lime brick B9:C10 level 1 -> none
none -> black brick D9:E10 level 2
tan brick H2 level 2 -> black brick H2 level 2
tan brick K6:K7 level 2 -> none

* * *

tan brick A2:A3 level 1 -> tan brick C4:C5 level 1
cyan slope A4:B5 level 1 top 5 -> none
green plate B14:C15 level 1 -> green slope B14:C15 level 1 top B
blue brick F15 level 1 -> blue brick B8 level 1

==

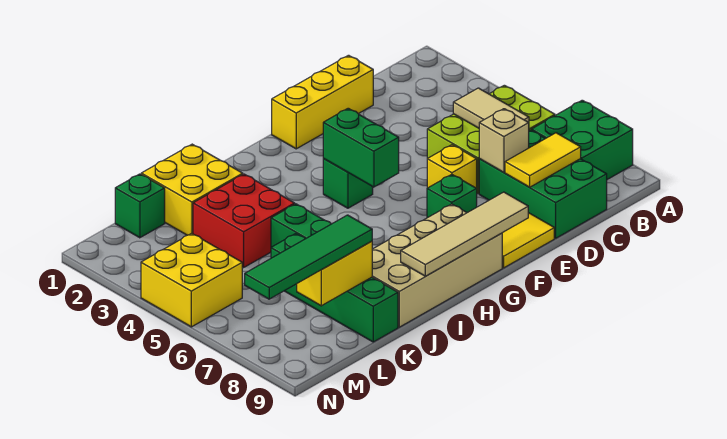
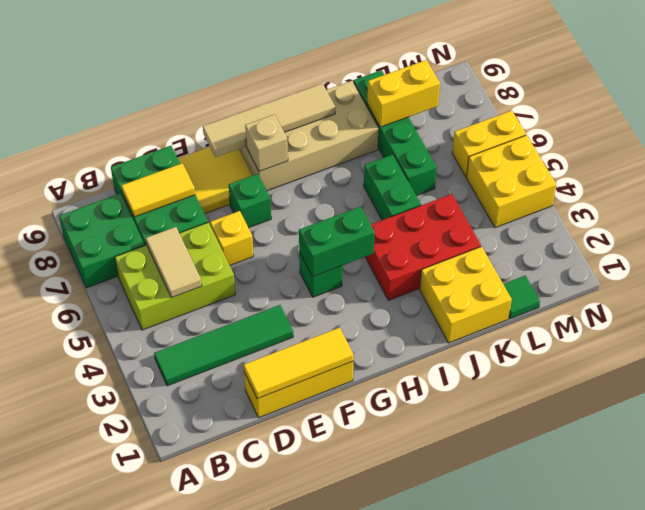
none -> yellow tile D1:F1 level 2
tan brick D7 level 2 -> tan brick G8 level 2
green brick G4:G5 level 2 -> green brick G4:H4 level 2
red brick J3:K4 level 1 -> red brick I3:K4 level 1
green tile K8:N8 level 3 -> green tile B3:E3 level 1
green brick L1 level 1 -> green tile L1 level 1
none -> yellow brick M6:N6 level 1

• **Work request**
Please go over the data above and copy each line with "tile" in it.

• **Task output**
none -> yellow tile D1:F1 level 2
green tile K8:N8 level 3 -> green tile B3:E3 level 1
green brick L1 level 1 -> green tile L1 level 1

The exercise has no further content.